• [TASK DIRECTIONS]: Reproduce the entries below exactly, but only from the line containing "(181, 394) = (186, 618): pink" to the line containing "(297, 363) = (331, 616): turquoise", inclusive.

Records contained in a dataset

*** Block opens ***

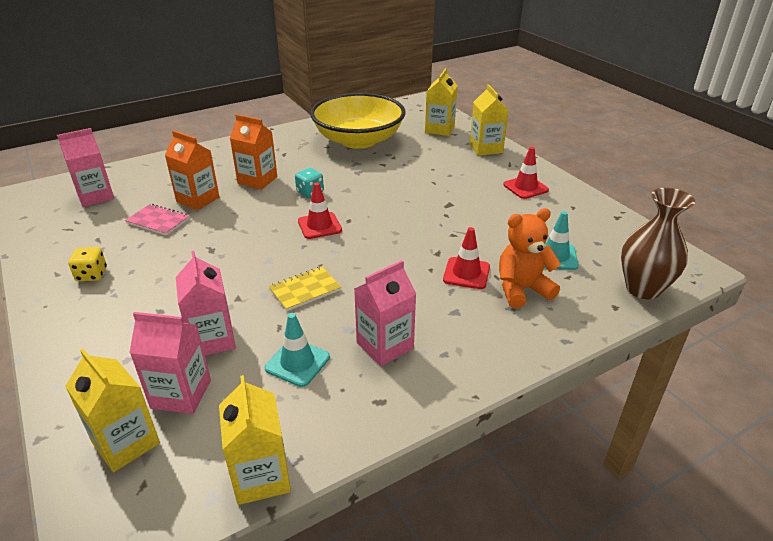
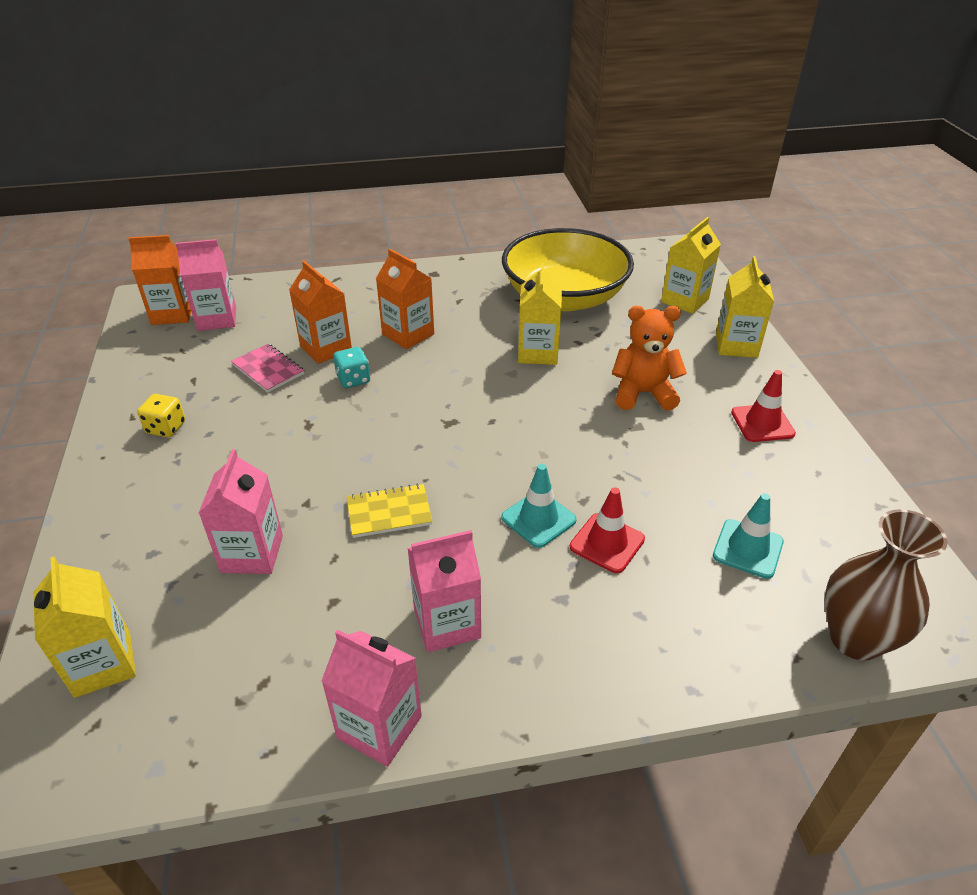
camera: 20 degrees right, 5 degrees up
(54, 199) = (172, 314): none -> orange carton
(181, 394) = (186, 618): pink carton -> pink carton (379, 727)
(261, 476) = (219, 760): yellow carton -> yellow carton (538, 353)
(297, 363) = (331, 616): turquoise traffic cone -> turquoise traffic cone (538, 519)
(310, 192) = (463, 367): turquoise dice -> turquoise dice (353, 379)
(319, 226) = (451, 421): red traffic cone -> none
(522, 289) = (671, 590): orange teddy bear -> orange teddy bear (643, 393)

*** Block closes ***

• [RESPONSE]:
(181, 394) = (186, 618): pink carton -> pink carton (379, 727)
(261, 476) = (219, 760): yellow carton -> yellow carton (538, 353)
(297, 363) = (331, 616): turquoise traffic cone -> turquoise traffic cone (538, 519)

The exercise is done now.